MATERIAL SUPPLIED:

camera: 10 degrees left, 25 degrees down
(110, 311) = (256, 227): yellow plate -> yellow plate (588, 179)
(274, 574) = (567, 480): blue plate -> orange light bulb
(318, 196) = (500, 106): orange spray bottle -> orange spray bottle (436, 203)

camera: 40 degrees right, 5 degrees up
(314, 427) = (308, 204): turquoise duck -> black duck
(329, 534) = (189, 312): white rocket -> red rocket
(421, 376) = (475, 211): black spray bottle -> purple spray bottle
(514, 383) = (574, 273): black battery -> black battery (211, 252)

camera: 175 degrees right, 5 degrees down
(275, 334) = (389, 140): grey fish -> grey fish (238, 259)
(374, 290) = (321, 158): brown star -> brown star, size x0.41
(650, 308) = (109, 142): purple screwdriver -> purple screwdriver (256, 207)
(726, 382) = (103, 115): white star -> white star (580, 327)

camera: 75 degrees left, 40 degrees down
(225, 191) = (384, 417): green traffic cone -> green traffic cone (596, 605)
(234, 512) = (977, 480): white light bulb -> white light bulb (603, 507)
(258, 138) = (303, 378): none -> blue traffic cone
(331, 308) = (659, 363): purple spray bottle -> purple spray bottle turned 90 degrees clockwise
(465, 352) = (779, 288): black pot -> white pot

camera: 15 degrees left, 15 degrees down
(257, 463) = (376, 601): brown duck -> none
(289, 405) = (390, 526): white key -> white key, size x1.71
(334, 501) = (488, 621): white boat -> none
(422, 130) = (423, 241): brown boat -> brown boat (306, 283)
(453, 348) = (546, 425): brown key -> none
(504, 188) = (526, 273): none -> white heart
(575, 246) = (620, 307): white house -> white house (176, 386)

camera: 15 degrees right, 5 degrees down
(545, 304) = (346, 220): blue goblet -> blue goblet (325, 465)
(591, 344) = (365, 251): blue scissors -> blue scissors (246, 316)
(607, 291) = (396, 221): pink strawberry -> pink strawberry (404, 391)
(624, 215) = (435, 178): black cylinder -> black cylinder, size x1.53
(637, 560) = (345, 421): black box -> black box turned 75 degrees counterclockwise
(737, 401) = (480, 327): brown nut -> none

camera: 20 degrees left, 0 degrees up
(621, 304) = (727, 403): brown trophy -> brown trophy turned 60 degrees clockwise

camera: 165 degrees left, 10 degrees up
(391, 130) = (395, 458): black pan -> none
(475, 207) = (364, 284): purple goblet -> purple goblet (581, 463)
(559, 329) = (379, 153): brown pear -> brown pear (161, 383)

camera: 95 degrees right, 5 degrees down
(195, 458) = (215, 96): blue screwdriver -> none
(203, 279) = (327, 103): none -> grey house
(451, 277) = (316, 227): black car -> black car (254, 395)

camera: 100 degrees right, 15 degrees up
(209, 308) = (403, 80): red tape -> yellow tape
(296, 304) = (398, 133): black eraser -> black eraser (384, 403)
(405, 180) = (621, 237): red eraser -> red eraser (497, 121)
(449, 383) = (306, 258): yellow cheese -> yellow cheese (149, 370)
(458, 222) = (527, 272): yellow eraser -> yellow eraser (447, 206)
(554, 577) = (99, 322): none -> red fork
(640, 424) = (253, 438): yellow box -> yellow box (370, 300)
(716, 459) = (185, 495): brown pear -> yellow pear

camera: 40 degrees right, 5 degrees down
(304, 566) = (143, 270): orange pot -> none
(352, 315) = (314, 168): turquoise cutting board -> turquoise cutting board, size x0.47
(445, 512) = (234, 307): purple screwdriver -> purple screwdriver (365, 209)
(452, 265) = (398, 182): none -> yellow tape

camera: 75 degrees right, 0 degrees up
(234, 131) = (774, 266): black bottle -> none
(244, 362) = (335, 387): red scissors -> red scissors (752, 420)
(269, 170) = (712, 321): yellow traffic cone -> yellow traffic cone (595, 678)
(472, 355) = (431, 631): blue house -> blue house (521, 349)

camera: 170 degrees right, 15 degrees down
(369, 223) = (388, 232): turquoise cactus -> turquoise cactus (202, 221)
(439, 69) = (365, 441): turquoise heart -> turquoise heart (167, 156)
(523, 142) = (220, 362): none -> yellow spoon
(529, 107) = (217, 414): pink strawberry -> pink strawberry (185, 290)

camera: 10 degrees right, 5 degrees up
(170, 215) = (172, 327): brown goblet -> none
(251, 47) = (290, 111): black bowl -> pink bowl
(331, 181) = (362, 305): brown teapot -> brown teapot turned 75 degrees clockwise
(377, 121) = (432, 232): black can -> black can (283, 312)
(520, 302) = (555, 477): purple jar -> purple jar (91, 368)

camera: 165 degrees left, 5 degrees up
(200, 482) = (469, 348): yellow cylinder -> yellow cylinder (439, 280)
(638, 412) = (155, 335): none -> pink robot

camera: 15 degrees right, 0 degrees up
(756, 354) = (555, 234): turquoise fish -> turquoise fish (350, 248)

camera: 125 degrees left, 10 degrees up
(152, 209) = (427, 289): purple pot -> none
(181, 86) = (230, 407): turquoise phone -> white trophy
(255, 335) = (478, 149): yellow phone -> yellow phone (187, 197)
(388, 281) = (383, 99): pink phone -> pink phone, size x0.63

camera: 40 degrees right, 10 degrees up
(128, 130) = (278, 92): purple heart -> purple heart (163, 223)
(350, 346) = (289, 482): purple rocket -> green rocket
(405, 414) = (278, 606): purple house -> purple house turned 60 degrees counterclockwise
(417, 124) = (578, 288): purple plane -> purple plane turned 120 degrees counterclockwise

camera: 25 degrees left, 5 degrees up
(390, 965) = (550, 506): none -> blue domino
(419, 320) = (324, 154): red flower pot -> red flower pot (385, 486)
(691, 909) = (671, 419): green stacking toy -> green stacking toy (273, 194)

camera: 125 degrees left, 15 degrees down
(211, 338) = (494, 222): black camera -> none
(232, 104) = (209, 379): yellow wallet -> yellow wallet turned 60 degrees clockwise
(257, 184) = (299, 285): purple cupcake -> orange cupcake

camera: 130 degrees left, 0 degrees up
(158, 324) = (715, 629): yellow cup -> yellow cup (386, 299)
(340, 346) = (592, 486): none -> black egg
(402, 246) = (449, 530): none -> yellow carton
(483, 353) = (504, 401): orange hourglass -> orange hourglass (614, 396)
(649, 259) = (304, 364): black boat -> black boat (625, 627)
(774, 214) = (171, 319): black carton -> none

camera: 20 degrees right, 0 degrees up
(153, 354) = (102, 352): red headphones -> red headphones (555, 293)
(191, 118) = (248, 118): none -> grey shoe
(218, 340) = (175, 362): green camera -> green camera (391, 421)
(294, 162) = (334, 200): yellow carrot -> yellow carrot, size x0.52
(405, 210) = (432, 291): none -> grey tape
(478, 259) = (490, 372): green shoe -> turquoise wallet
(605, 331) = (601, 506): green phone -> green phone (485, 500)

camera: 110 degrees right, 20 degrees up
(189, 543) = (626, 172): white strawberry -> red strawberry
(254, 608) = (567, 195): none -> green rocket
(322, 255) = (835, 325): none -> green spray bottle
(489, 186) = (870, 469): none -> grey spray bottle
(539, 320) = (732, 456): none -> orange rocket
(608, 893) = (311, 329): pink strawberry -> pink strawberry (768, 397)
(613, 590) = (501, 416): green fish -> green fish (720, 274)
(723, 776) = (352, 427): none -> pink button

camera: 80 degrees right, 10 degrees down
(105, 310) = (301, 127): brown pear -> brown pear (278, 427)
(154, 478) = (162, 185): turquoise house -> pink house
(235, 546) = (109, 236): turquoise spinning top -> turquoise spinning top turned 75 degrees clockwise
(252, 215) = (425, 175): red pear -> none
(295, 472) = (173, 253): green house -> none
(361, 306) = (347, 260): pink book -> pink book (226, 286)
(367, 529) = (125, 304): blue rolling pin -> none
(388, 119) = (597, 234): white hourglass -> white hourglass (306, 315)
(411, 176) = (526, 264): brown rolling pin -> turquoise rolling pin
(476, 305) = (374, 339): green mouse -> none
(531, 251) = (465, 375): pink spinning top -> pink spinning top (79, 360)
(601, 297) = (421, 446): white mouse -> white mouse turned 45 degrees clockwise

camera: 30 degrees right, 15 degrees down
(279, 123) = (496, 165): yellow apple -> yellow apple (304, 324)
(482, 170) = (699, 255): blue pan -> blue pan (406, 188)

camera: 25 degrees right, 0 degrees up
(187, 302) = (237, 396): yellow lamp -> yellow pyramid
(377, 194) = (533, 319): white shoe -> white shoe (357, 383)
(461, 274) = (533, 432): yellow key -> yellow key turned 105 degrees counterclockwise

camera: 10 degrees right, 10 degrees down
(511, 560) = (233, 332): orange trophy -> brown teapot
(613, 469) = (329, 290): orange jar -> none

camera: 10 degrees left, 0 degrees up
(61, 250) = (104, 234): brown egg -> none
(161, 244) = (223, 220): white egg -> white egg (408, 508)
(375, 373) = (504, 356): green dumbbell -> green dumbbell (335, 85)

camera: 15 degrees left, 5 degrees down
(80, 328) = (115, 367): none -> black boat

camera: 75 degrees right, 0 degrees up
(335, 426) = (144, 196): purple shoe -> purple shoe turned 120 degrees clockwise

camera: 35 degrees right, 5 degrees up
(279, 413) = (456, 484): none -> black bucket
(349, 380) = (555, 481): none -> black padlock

WHAT YOU WILL DO: Your answer must be every line from the listing above that holds the string "star".

RESULT:
(374, 290) = (321, 158): brown star -> brown star, size x0.41
(726, 382) = (103, 115): white star -> white star (580, 327)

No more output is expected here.